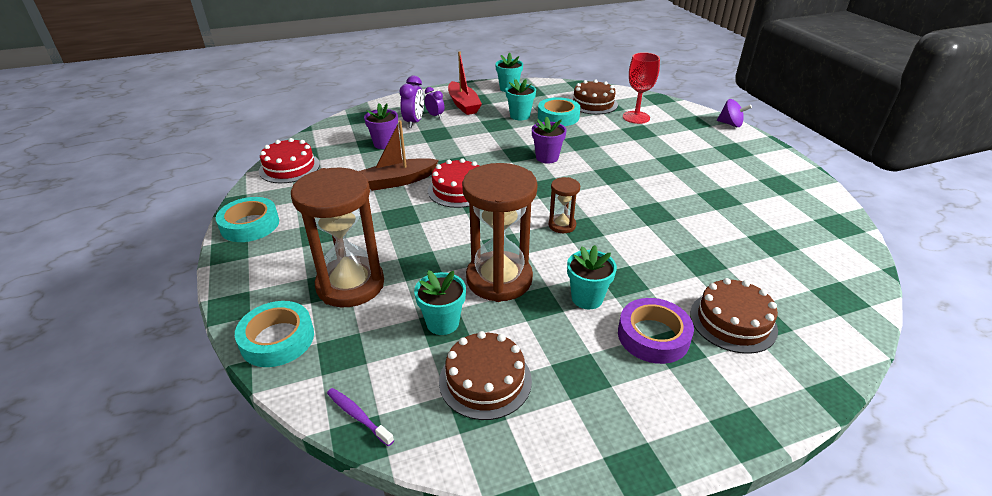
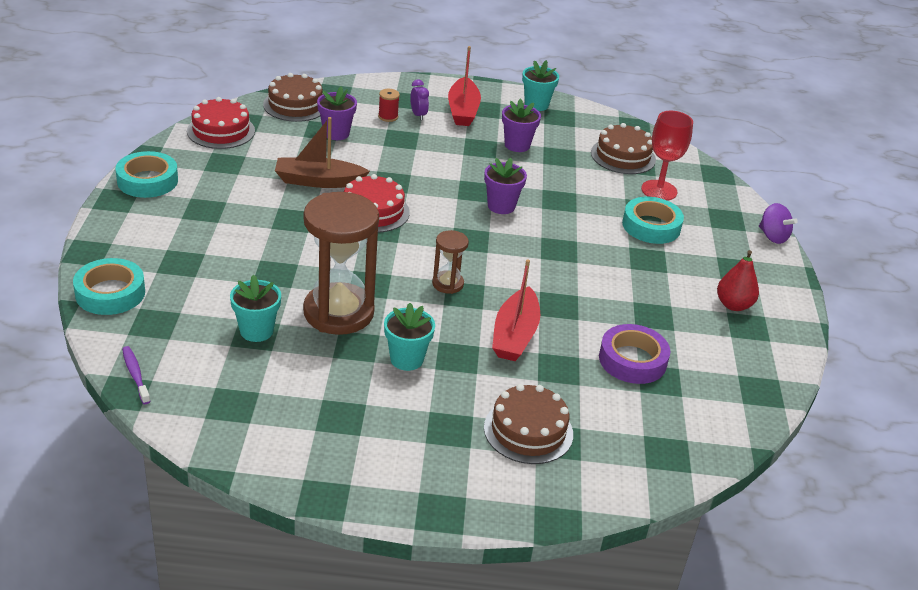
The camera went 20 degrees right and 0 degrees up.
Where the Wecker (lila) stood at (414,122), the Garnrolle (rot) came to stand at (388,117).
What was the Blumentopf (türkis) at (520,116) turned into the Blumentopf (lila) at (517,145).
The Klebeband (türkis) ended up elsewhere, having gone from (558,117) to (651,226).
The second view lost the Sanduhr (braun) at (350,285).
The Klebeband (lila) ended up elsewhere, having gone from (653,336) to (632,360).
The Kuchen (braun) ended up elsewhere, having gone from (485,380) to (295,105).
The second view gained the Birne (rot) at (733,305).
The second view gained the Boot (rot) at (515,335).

------------------------------------------------

▶ **How to complete this task**:
Quote, word for word, every line starting at the one that contains "What was the" and ending with the final line of the entries.

▶ **Reply**:
What was the Blumentopf (türkis) at (520,116) turned into the Blumentopf (lila) at (517,145).
The Klebeband (türkis) ended up elsewhere, having gone from (558,117) to (651,226).
The second view lost the Sanduhr (braun) at (350,285).
The Klebeband (lila) ended up elsewhere, having gone from (653,336) to (632,360).
The Kuchen (braun) ended up elsewhere, having gone from (485,380) to (295,105).
The second view gained the Birne (rot) at (733,305).
The second view gained the Boot (rot) at (515,335).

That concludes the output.